EXERCISE:
Exactly as they stand, give the records below again, with no images.

*** Opening of PROVIDED RECORDS ***

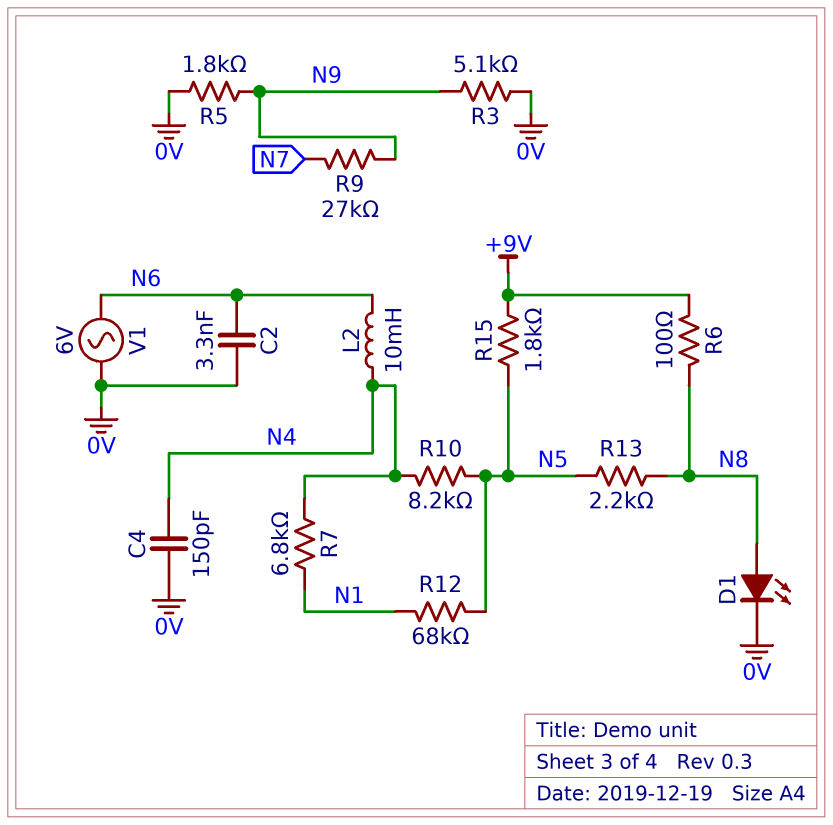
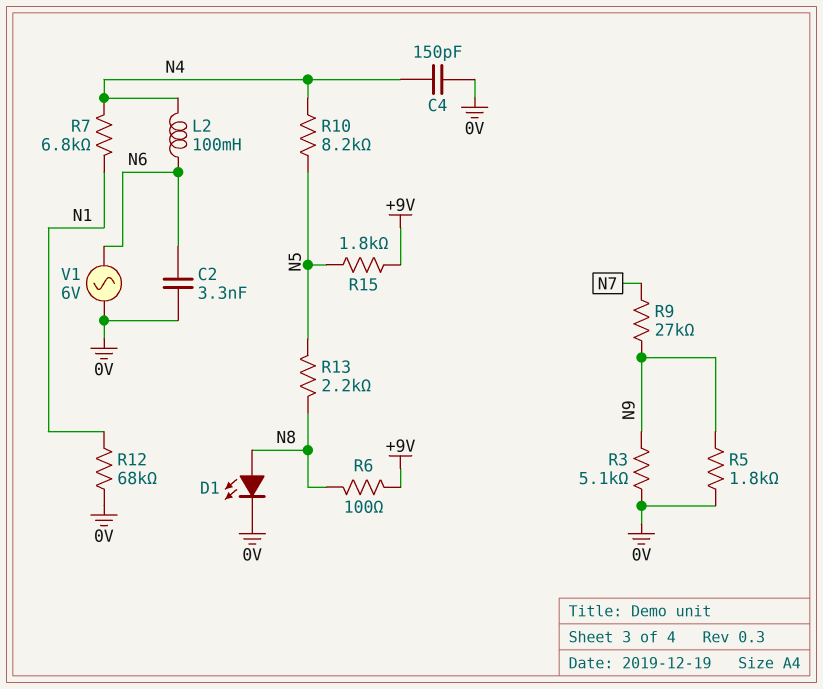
L2: 10mH (N4, N6) -> 100mH (N4, N6)
R12: 68k (N1, N5) -> 68k (0V, N1)

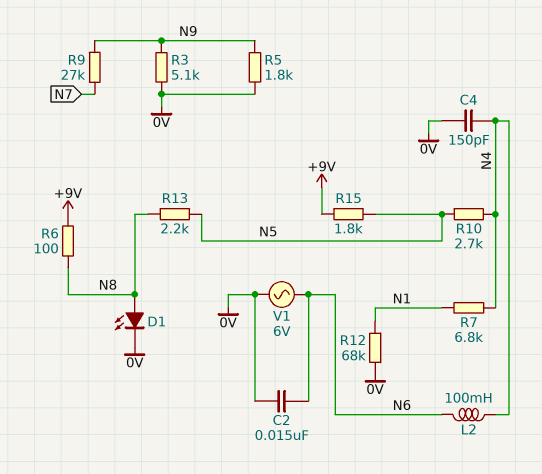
C2: 3.3nF (0V, N6) -> 15nF (0V, N6)
R10: 8.2k (N4, N5) -> 2.7k (N4, N5)

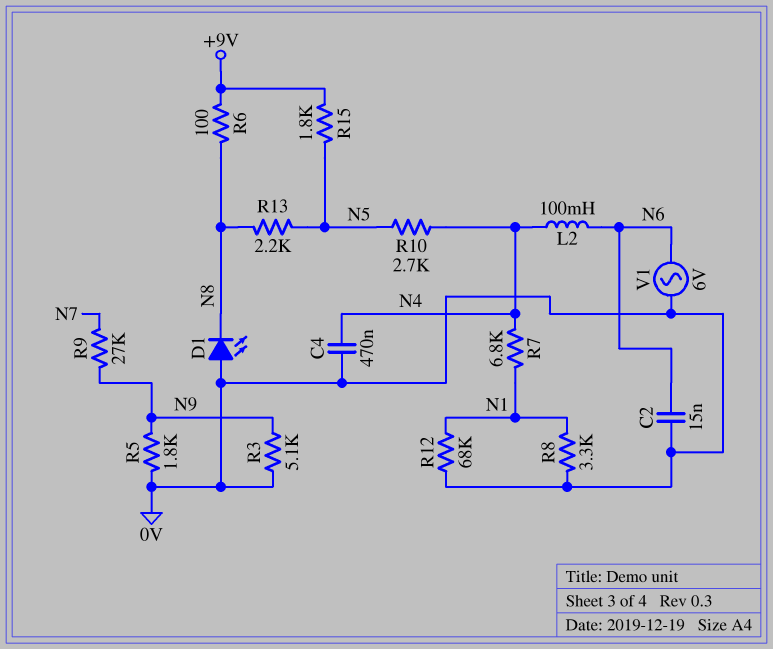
C4: 150pF (0V, N4) -> 470nF (0V, N4)
D1: LED (A N8, K 0V) -> LED (A 0V, K N8)
R8: none -> 3.3k (0V, N1)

*** Close of PROVIDED RECORDS ***

RESULT:
L2: 10mH (N4, N6) -> 100mH (N4, N6)
R12: 68k (N1, N5) -> 68k (0V, N1)

C2: 3.3nF (0V, N6) -> 15nF (0V, N6)
R10: 8.2k (N4, N5) -> 2.7k (N4, N5)

C4: 150pF (0V, N4) -> 470nF (0V, N4)
D1: LED (A N8, K 0V) -> LED (A 0V, K N8)
R8: none -> 3.3k (0V, N1)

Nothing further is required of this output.